→ Aim of the task: No line before the one containing "C8: 3.3uF (plus" should appear; that line and all lines after it, through the end of the data, are to be set down exactly.

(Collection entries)

####

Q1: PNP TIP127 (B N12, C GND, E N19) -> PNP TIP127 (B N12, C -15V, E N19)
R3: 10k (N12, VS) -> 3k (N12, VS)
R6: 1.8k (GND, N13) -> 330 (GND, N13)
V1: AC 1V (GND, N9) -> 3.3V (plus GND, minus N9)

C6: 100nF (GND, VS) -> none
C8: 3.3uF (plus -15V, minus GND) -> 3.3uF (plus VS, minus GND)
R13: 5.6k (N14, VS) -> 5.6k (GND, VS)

####

→ Expected answer:
C8: 3.3uF (plus -15V, minus GND) -> 3.3uF (plus VS, minus GND)
R13: 5.6k (N14, VS) -> 5.6k (GND, VS)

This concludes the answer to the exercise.